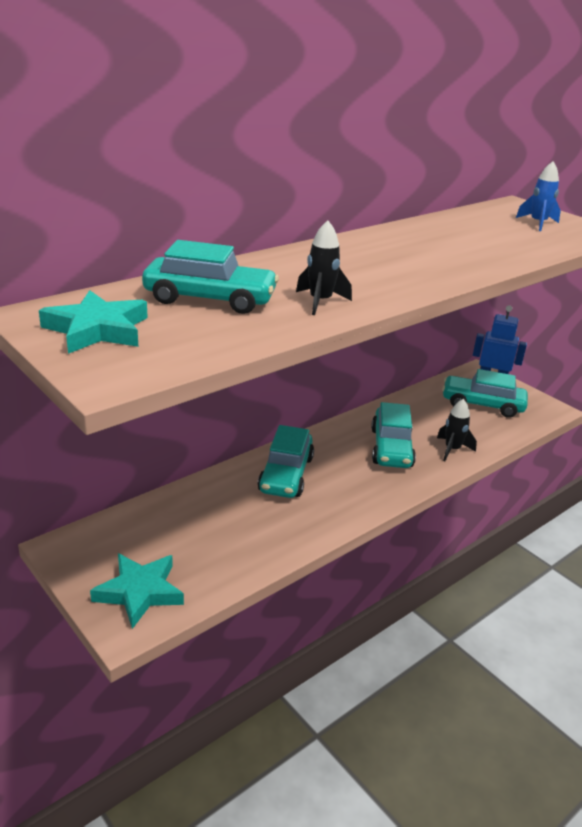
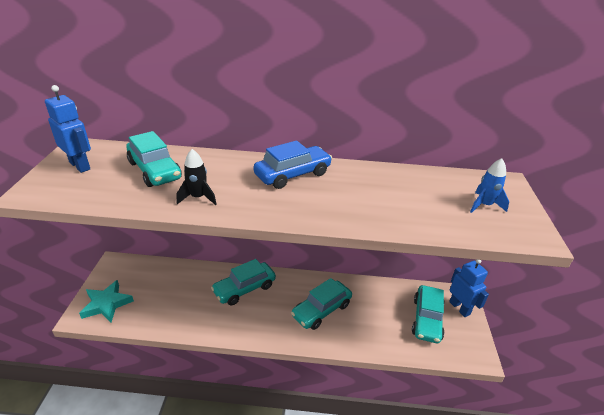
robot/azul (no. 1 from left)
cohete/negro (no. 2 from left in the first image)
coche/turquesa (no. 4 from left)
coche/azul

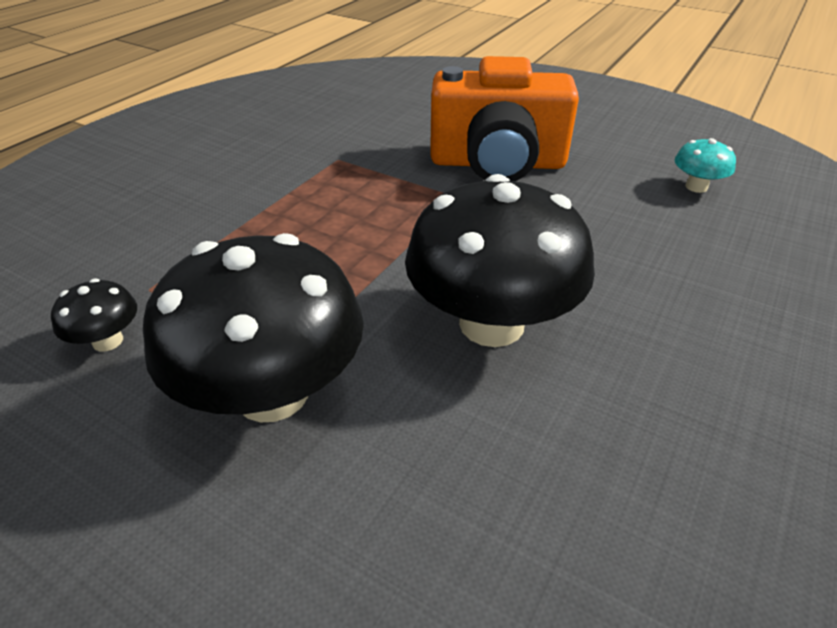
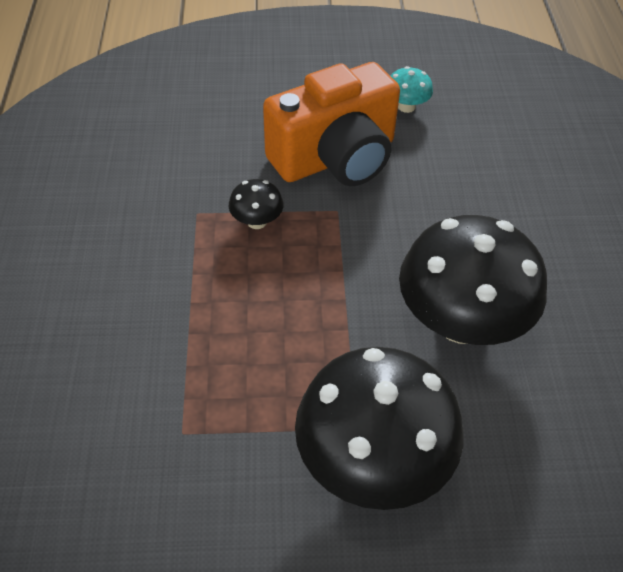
seta/negro (no. 1 from left)
seta/turquesa

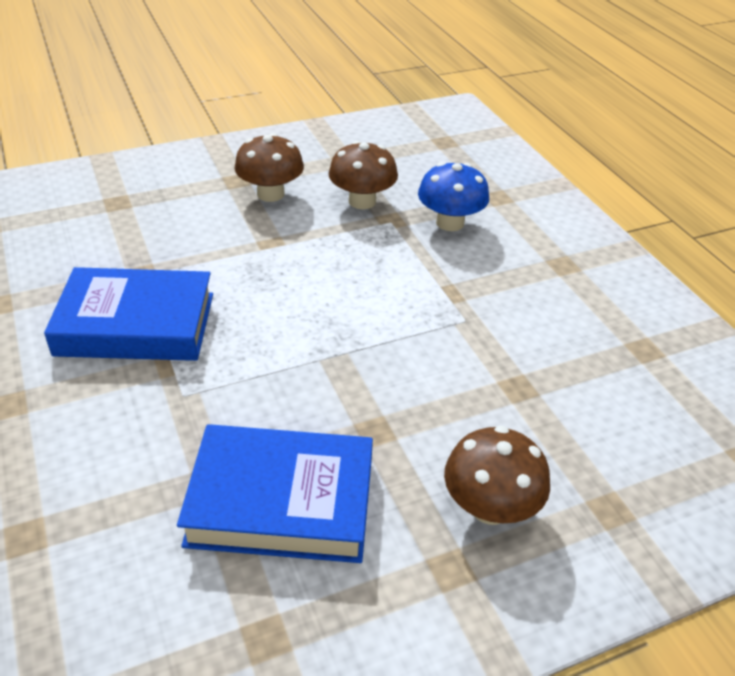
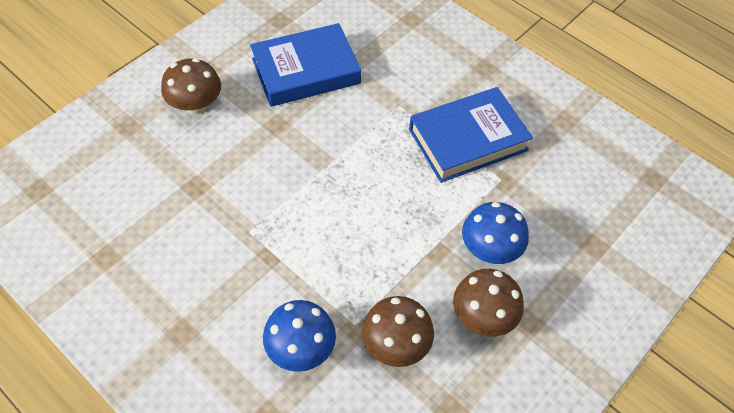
seta/azul (no. 2 from left)

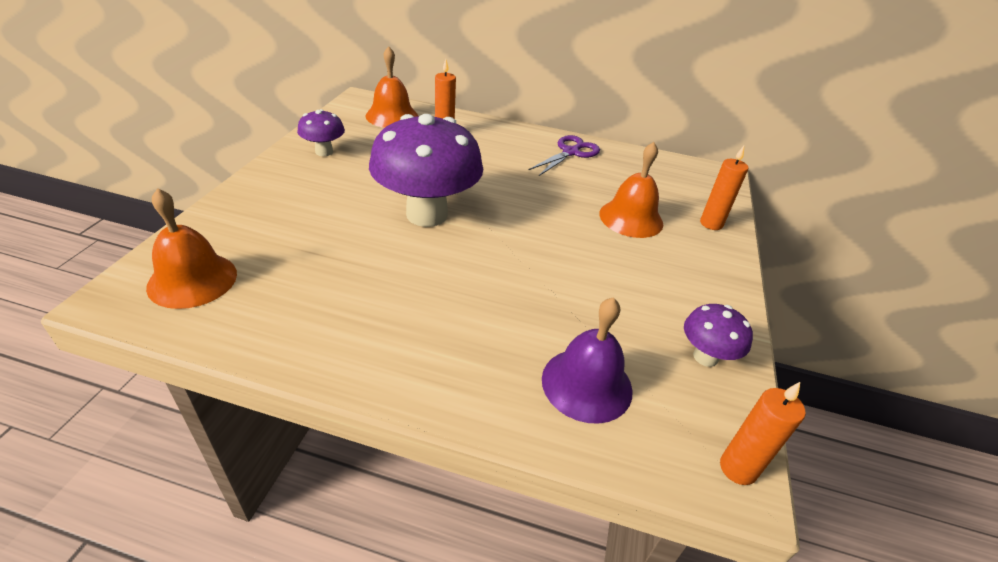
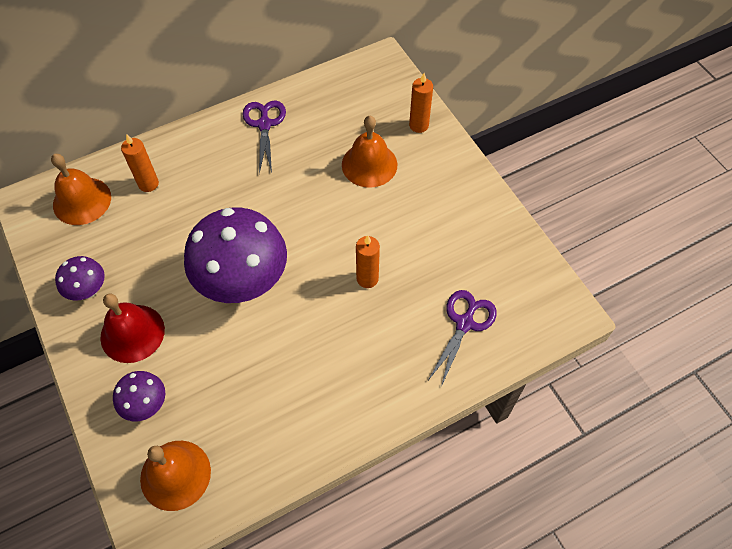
tijeras/morado (no. 2 from left)
seta/morado (no. 2 from left)
vela/naranja (no. 2 from left)
campana/rojo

- [TASK DESCRIPTION]: Lines of the material that contain the word "negro" are to be gathered.

- [RESULT BELOW]:
cohete/negro (no. 2 from left in the first image)
seta/negro (no. 1 from left)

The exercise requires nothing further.